#### WORK TASK:
Your answer should be one number: the count of lines in the records that include the word "diode".

━━ DATA ━━

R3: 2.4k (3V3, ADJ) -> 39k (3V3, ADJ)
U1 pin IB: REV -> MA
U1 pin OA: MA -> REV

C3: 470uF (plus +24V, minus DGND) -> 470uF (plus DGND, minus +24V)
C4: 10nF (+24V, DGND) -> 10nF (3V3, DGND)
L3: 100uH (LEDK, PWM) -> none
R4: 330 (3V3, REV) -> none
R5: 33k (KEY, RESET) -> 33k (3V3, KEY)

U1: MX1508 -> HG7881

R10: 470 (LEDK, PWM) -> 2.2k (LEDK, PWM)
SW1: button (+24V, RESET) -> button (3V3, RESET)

━━━
━━ DATA ━━

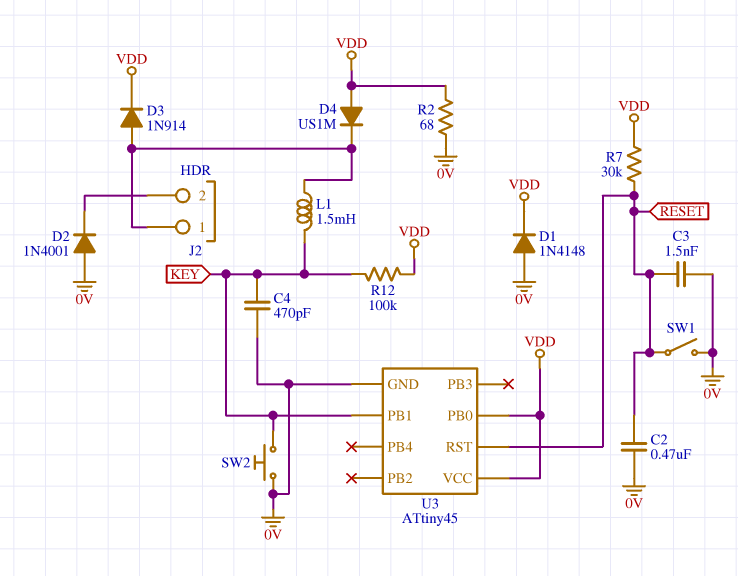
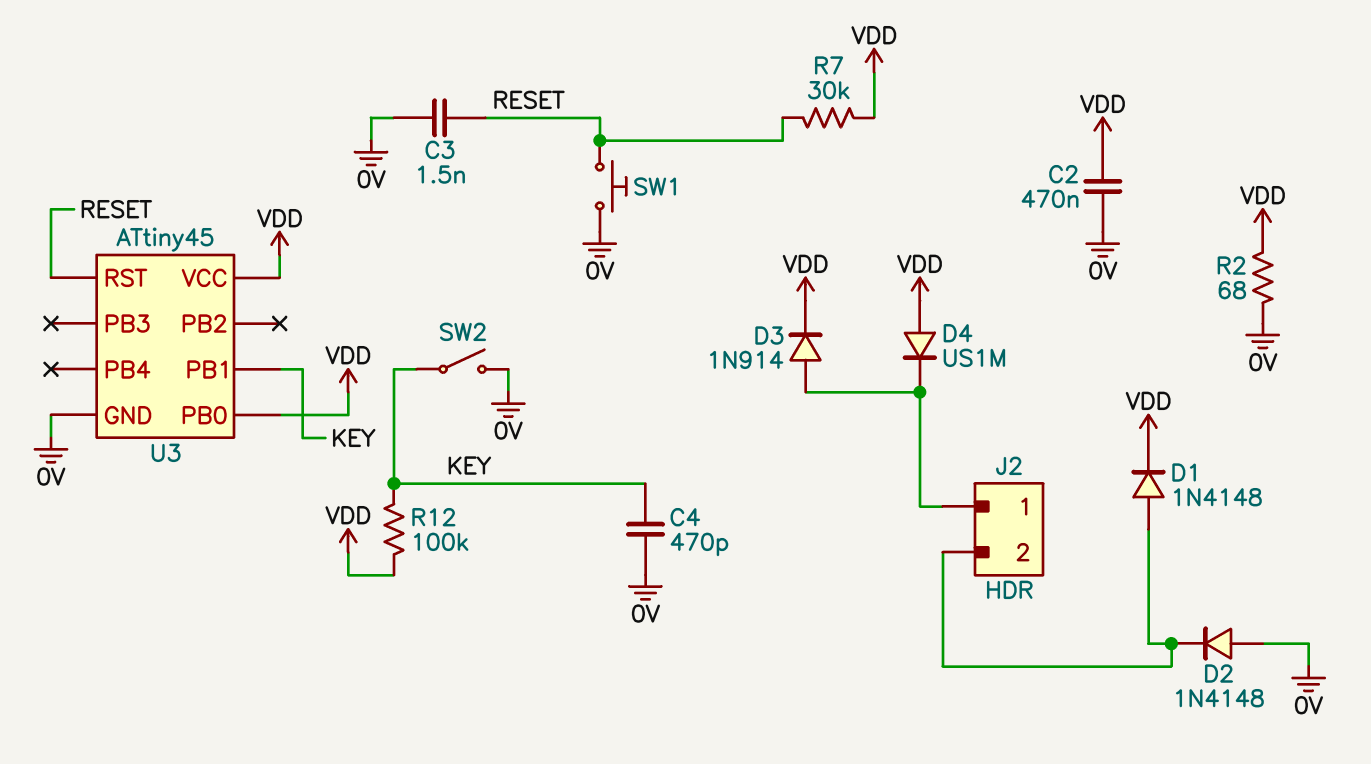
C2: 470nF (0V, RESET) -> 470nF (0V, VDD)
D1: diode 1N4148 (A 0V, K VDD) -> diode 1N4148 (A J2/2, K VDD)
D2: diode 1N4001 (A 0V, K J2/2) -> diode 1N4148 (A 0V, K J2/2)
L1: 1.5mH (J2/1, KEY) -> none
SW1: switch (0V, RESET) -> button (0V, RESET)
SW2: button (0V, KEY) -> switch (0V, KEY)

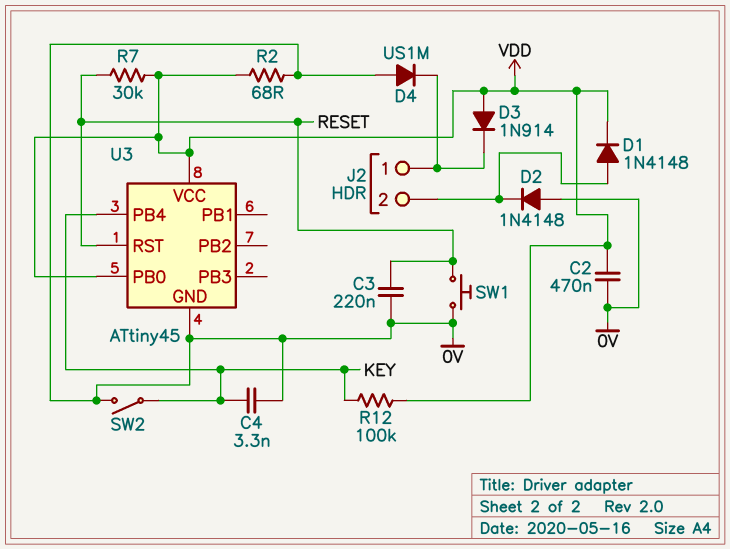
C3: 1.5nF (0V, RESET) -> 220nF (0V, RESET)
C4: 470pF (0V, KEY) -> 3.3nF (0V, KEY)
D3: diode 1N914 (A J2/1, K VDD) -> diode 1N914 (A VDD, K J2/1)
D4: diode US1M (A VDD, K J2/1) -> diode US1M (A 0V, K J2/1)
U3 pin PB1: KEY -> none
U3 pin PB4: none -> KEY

━━━

#### ANSWER FOR THE TASK:
4